Exactly as written, please set down all of the entries again, with no pictures.

SOURCE INFORMATION below:

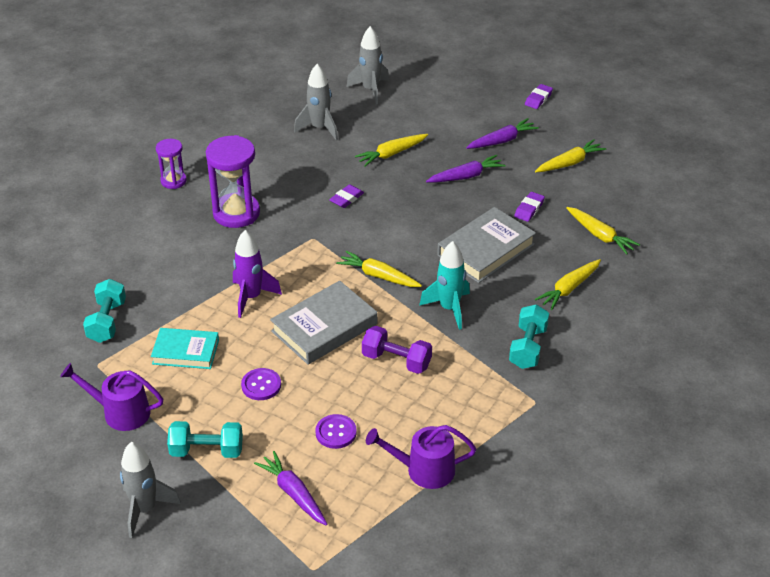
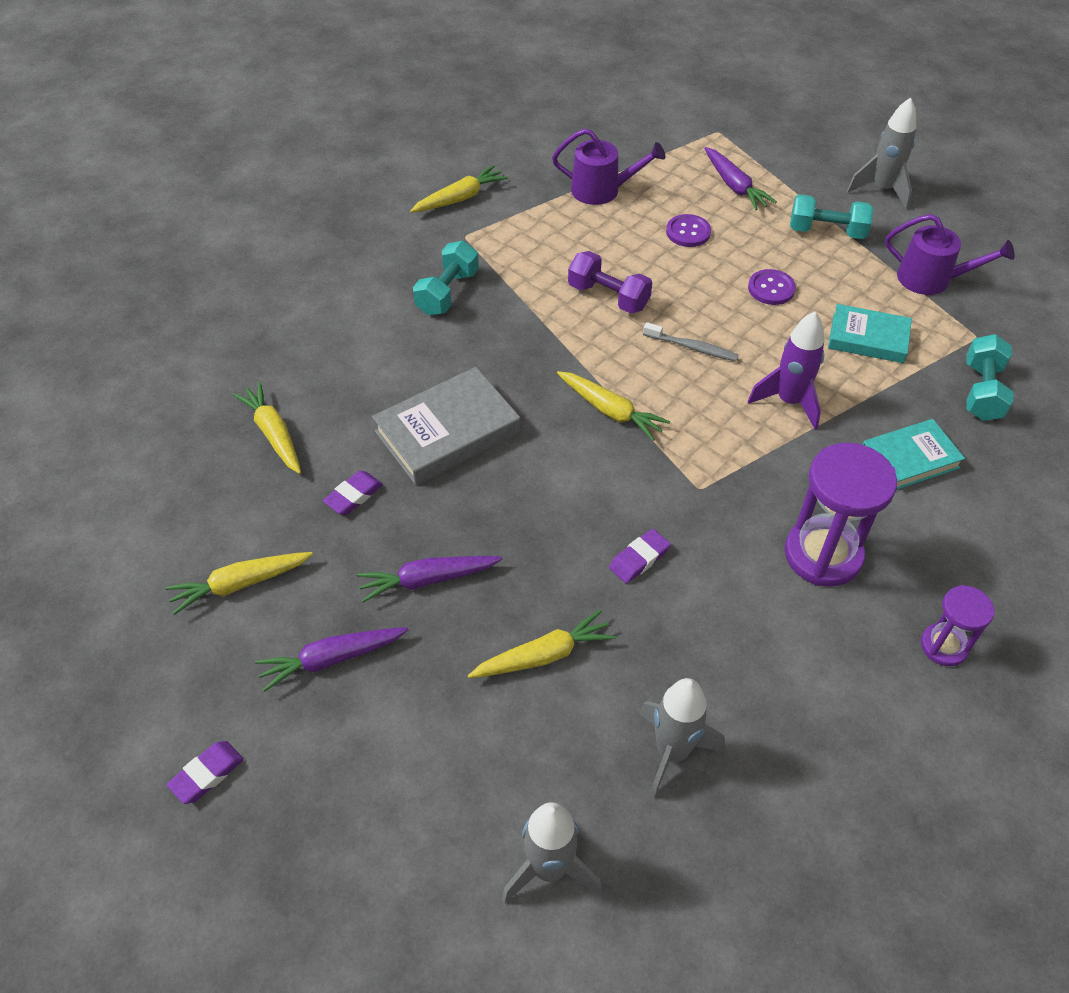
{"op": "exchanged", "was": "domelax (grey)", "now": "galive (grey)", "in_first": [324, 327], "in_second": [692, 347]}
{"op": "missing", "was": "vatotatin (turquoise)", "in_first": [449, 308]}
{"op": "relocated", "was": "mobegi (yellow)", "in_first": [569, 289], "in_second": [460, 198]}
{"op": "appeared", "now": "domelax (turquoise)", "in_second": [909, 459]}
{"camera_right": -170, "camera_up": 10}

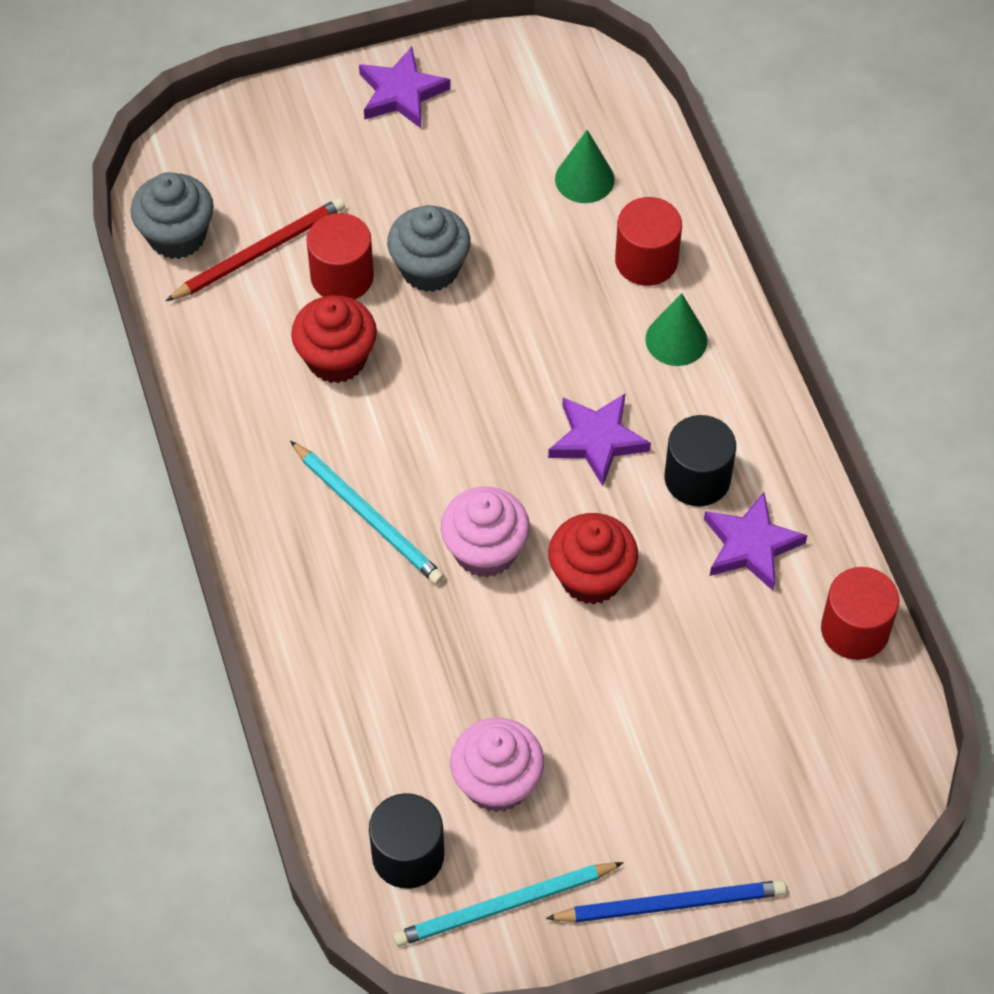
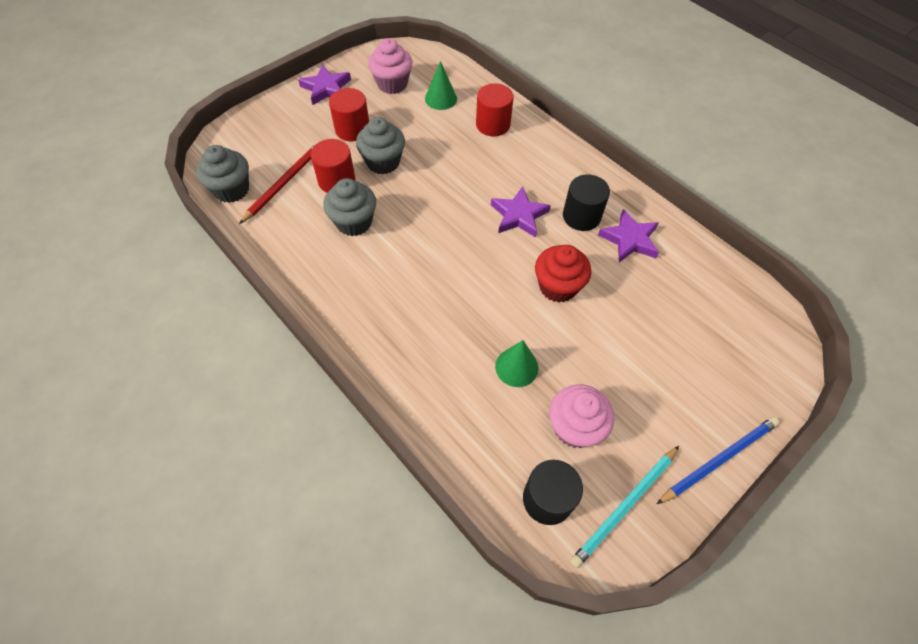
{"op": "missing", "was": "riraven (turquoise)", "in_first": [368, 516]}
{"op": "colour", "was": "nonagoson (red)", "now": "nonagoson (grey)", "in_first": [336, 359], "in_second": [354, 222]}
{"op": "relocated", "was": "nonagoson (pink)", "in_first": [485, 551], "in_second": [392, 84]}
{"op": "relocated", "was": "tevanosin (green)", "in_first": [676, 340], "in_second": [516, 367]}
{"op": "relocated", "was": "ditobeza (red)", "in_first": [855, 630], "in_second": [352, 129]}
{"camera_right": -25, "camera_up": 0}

End of SOURCE INFORMATION.

FINAL ANSWER:
{"op": "exchanged", "was": "domelax (grey)", "now": "galive (grey)", "in_first": [324, 327], "in_second": [692, 347]}
{"op": "missing", "was": "vatotatin (turquoise)", "in_first": [449, 308]}
{"op": "relocated", "was": "mobegi (yellow)", "in_first": [569, 289], "in_second": [460, 198]}
{"op": "appeared", "now": "domelax (turquoise)", "in_second": [909, 459]}
{"camera_right": -170, "camera_up": 10}

{"op": "missing", "was": "riraven (turquoise)", "in_first": [368, 516]}
{"op": "colour", "was": "nonagoson (red)", "now": "nonagoson (grey)", "in_first": [336, 359], "in_second": [354, 222]}
{"op": "relocated", "was": "nonagoson (pink)", "in_first": [485, 551], "in_second": [392, 84]}
{"op": "relocated", "was": "tevanosin (green)", "in_first": [676, 340], "in_second": [516, 367]}
{"op": "relocated", "was": "ditobeza (red)", "in_first": [855, 630], "in_second": [352, 129]}
{"camera_right": -25, "camera_up": 0}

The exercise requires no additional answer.